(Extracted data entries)

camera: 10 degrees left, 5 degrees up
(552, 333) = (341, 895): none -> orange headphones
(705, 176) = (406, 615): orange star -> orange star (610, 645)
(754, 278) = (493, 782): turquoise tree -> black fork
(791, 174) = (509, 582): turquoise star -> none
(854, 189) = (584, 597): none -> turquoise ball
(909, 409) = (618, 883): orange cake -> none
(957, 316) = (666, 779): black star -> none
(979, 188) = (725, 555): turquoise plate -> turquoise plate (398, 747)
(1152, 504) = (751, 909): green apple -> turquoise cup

**TASK**
Pull every line containing "orange" out of the records.

**EXERCISE RESPONSE**
(552, 333) = (341, 895): none -> orange headphones
(705, 176) = (406, 615): orange star -> orange star (610, 645)
(909, 409) = (618, 883): orange cake -> none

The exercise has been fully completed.